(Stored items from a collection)

[Start of section]

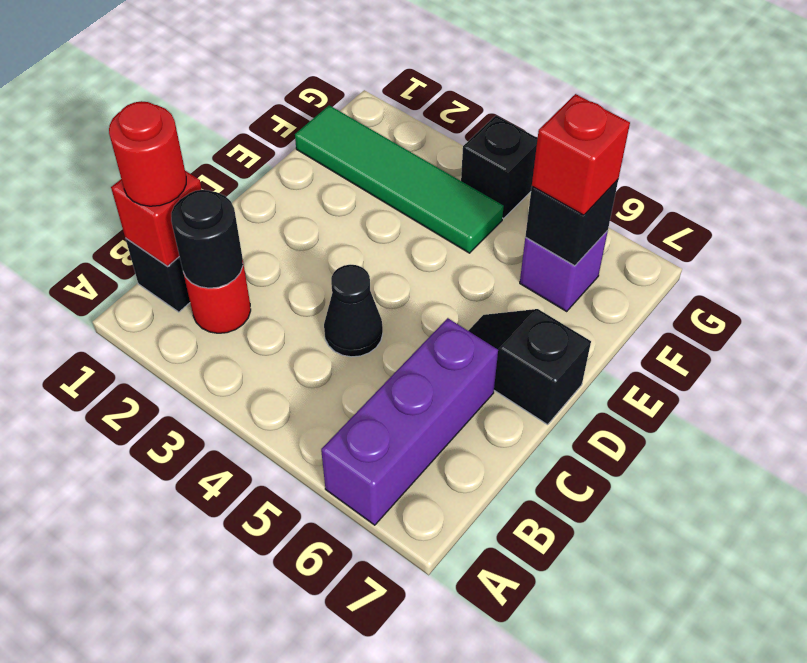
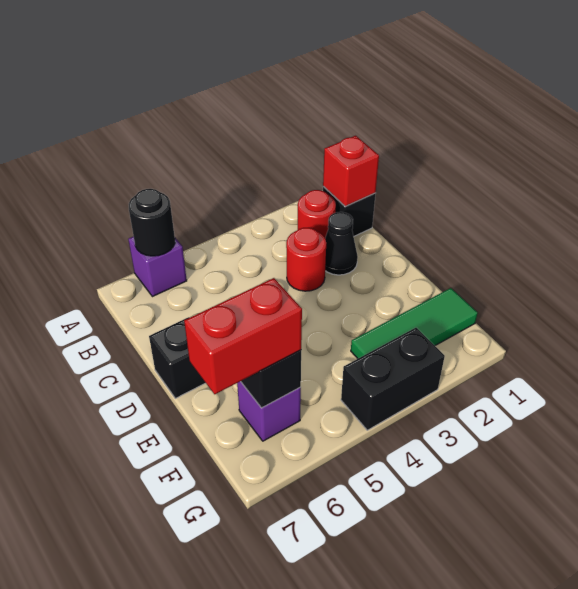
purple brick A6:C6 level 1 -> purple brick A6 level 1
red round brick B1 level 3 -> red round brick C3 level 1
black round brick B2 level 2 -> black round brick A6 level 2
black cone C4 level 1 -> black cone C2 level 1
green tile F1:F4 level 1 -> green tile F1:F3 level 1
red brick F6 level 3 -> red brick F6:F7 level 3
black brick G4 level 1 -> black brick G3:G4 level 1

[End of section]

Write every line of the data out again exactly, leaving out all images.

purple brick A6:C6 level 1 -> purple brick A6 level 1
red round brick B1 level 3 -> red round brick C3 level 1
black round brick B2 level 2 -> black round brick A6 level 2
black cone C4 level 1 -> black cone C2 level 1
green tile F1:F4 level 1 -> green tile F1:F3 level 1
red brick F6 level 3 -> red brick F6:F7 level 3
black brick G4 level 1 -> black brick G3:G4 level 1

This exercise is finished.